■ Exercise objective
Whenever "WHITE" appears in a line, please copy that line from the data.

■ Task material
____
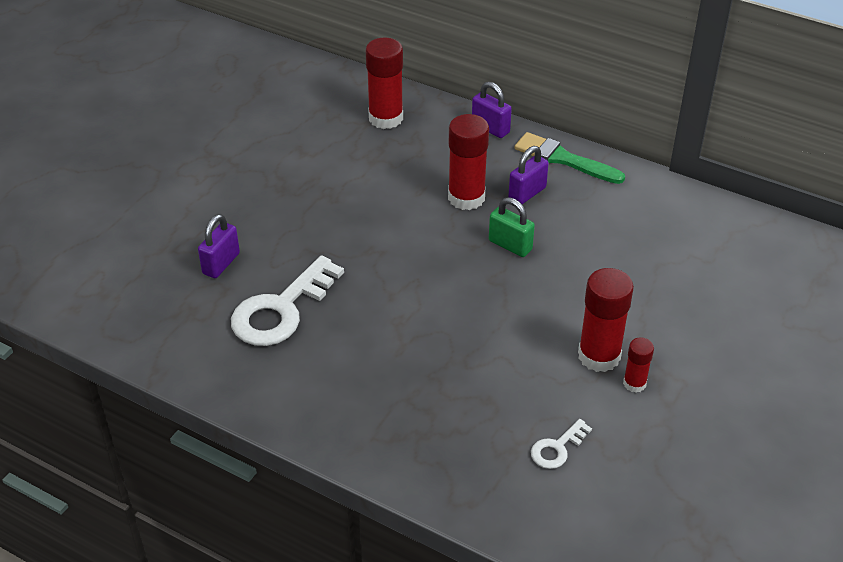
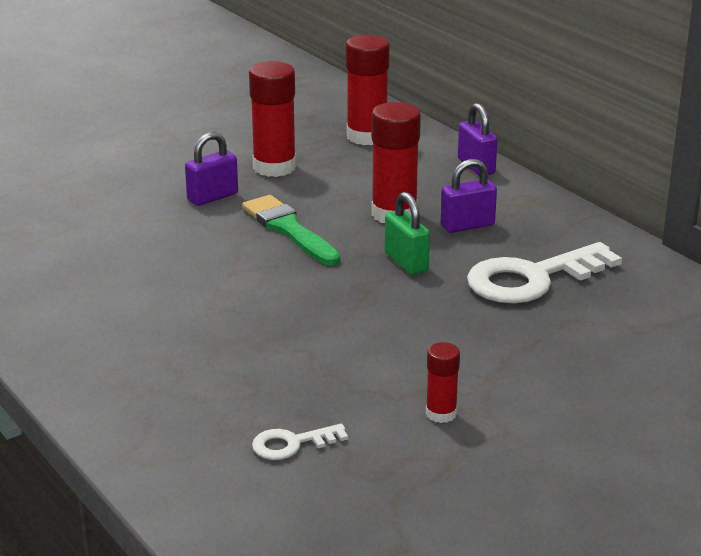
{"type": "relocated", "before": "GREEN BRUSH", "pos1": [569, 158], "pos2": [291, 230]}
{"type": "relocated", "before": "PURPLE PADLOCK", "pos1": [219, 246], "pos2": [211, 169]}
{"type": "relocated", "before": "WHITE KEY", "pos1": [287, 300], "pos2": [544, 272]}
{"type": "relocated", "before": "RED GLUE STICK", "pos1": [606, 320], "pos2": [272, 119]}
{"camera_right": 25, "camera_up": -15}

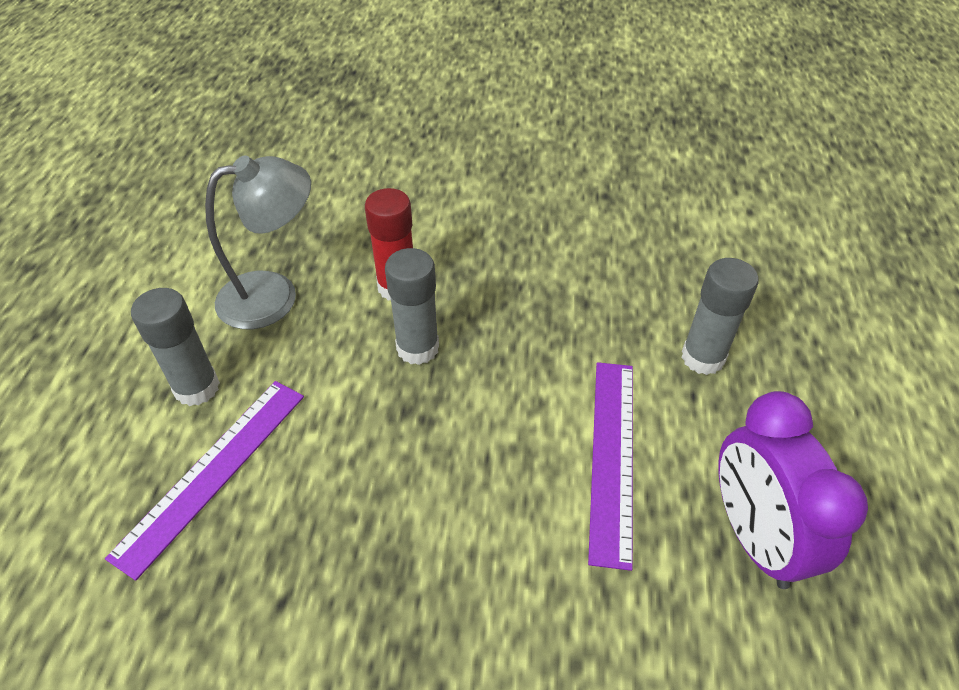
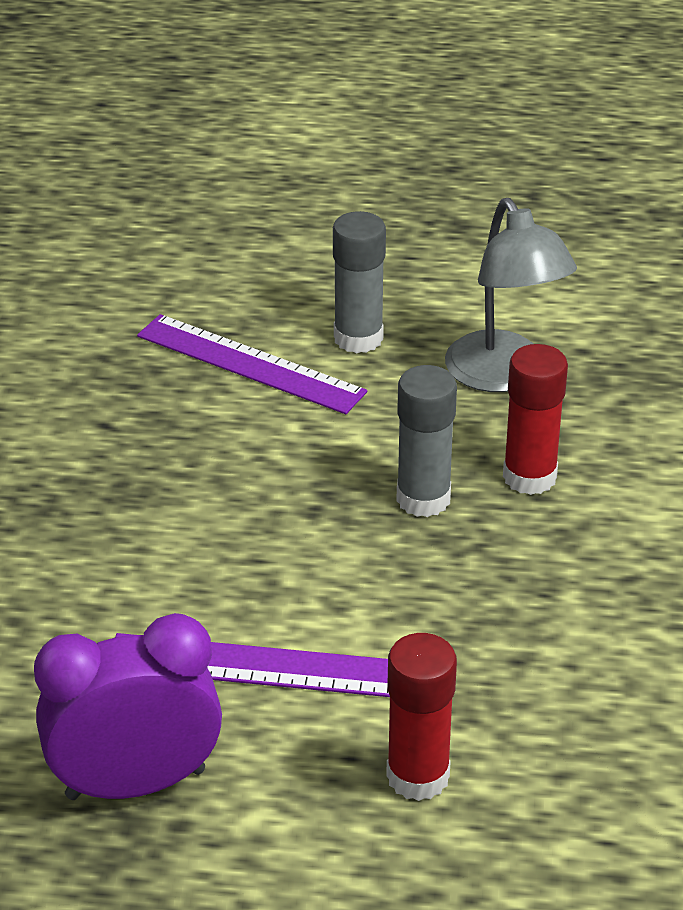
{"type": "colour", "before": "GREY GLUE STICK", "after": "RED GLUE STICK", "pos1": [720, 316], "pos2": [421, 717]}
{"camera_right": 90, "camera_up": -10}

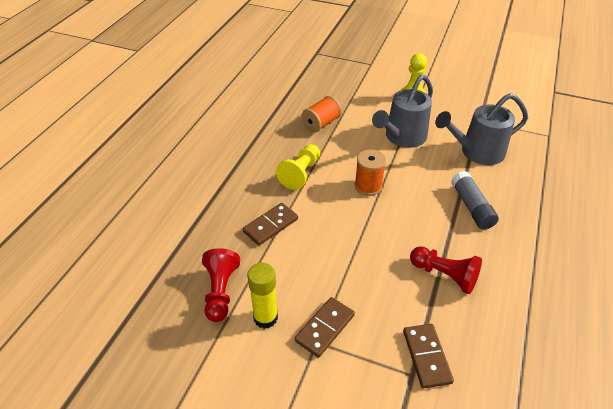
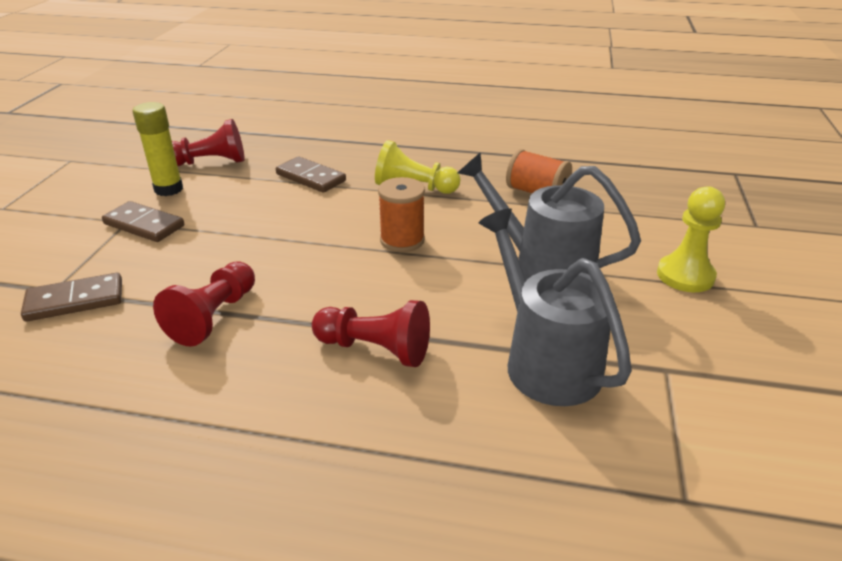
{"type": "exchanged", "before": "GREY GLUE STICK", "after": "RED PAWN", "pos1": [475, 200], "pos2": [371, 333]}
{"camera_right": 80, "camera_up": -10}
____
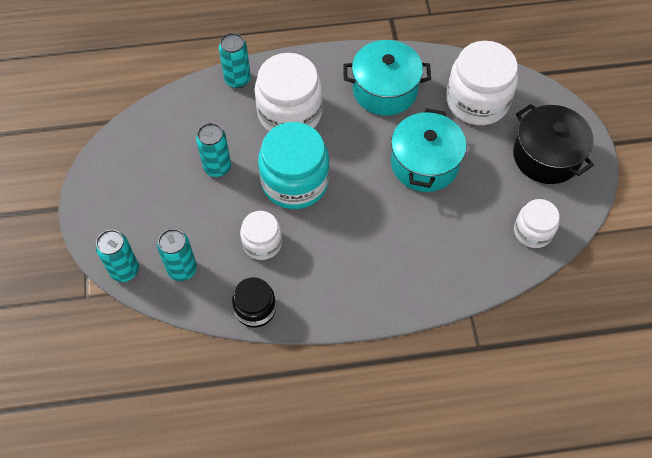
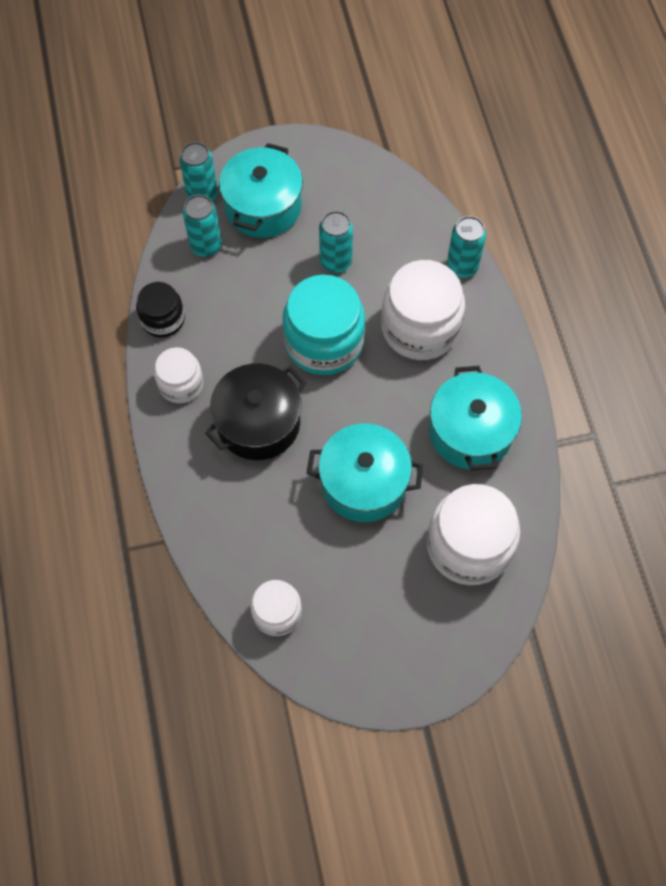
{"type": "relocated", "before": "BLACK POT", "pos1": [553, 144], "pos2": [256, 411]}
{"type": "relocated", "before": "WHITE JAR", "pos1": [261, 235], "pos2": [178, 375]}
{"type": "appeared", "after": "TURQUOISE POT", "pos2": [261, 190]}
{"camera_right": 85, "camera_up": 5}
____
■ Answer for this exercise
{"type": "relocated", "before": "WHITE KEY", "pos1": [287, 300], "pos2": [544, 272]}
{"type": "relocated", "before": "WHITE JAR", "pos1": [261, 235], "pos2": [178, 375]}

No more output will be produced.